DATA -
----------------------------------------
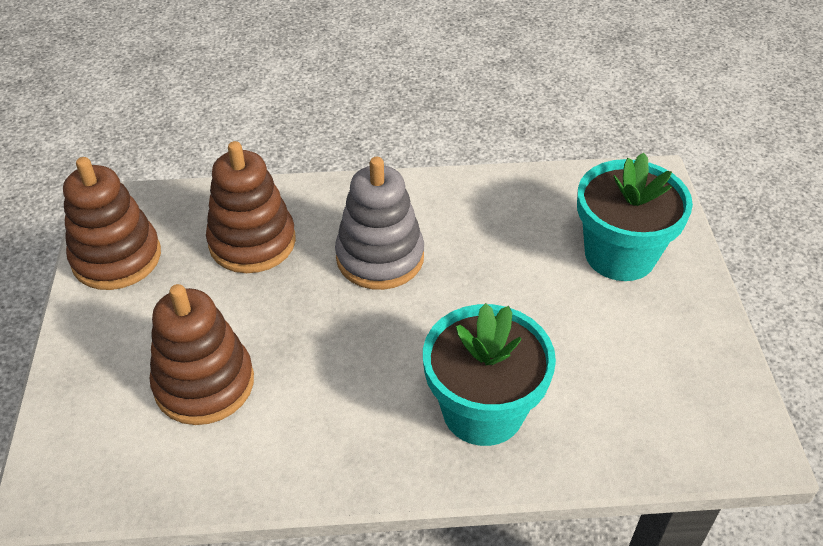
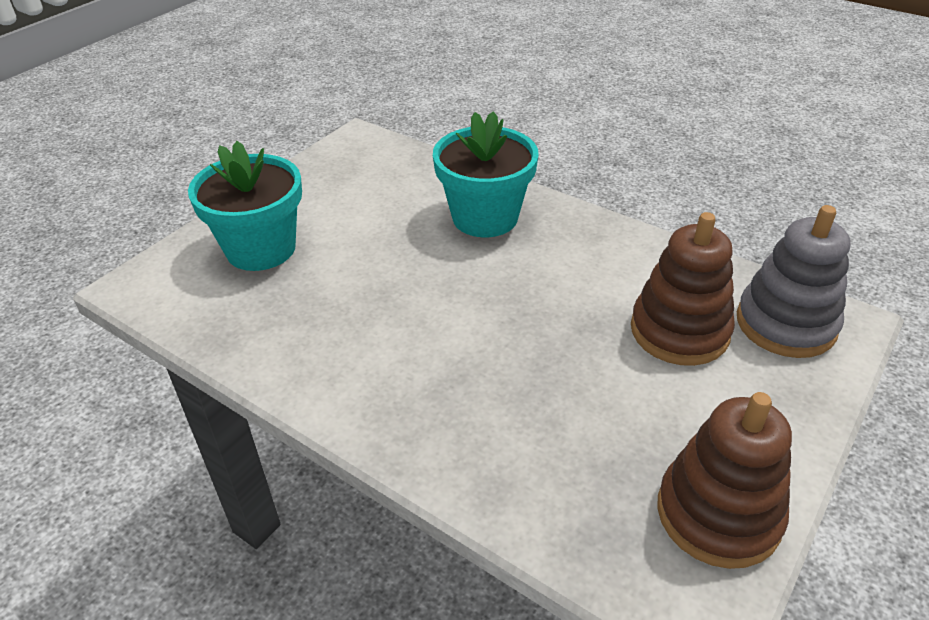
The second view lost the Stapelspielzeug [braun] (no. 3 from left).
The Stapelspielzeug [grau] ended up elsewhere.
----------------------------------------
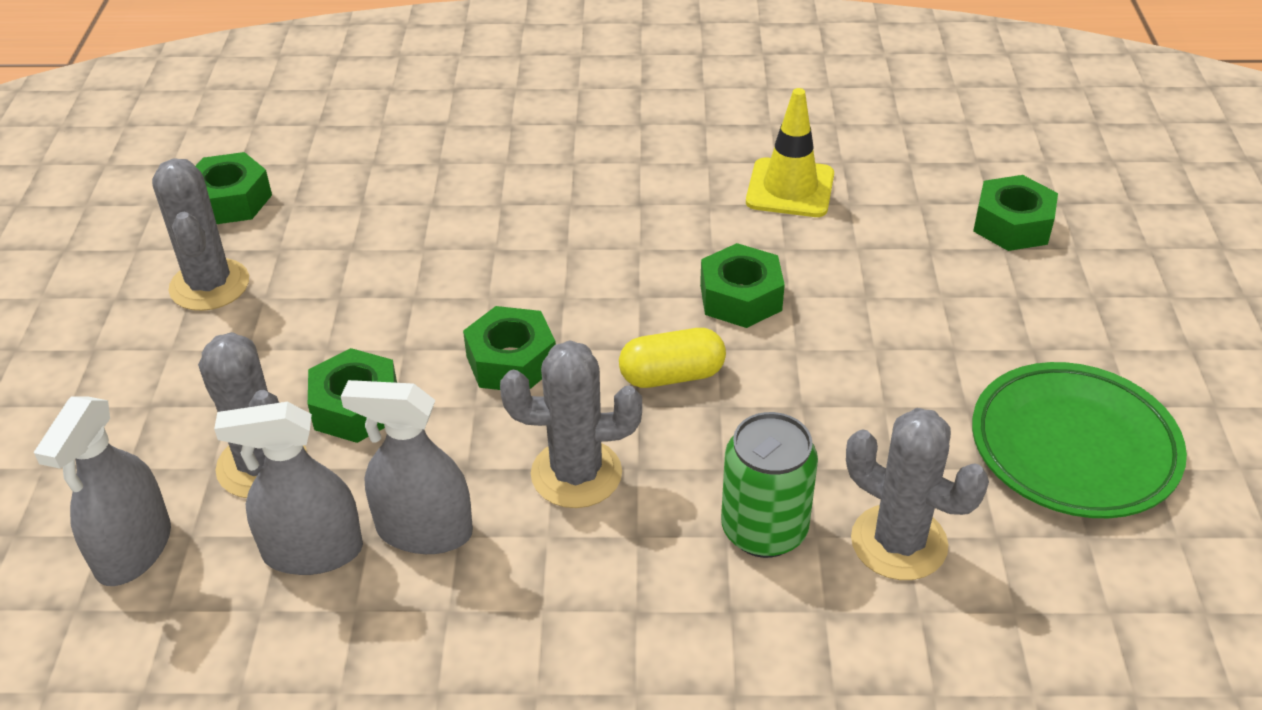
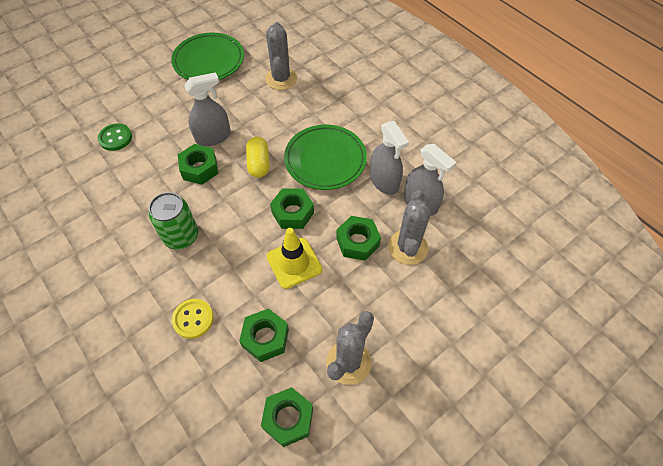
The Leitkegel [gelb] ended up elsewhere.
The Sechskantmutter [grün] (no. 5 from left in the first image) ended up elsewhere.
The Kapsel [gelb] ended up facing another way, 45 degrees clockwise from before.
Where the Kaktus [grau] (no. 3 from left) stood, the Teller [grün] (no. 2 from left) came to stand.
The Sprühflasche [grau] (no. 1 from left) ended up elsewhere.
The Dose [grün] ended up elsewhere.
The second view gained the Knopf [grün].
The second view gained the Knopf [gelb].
----------------------------------------
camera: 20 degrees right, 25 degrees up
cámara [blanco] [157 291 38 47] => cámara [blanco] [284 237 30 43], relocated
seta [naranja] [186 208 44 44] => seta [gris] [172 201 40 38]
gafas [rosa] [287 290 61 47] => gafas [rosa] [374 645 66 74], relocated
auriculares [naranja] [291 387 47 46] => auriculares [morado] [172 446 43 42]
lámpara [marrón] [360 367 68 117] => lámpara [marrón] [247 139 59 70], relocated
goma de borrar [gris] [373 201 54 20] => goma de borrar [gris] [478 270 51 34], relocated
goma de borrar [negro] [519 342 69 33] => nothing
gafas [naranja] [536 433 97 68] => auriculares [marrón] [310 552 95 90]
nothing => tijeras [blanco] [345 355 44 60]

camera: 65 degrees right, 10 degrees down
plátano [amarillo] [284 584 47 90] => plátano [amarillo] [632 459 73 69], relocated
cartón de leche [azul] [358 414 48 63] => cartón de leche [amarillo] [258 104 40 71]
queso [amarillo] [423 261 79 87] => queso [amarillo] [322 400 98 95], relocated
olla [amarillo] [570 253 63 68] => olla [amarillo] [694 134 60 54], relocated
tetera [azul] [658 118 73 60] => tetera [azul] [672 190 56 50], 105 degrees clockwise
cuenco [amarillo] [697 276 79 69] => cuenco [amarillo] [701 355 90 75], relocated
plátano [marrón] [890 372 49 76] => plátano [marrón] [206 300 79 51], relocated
----------------------------------------
THE PROBLEM -
From the records above, reproduce exactly the lines from the one with "camera: 20 degrees right, 25 degrees up" to the one with "gafas [rosa] [287", both included, and no others.

REPLY -
camera: 20 degrees right, 25 degrees up
cámara [blanco] [157 291 38 47] => cámara [blanco] [284 237 30 43], relocated
seta [naranja] [186 208 44 44] => seta [gris] [172 201 40 38]
gafas [rosa] [287 290 61 47] => gafas [rosa] [374 645 66 74], relocated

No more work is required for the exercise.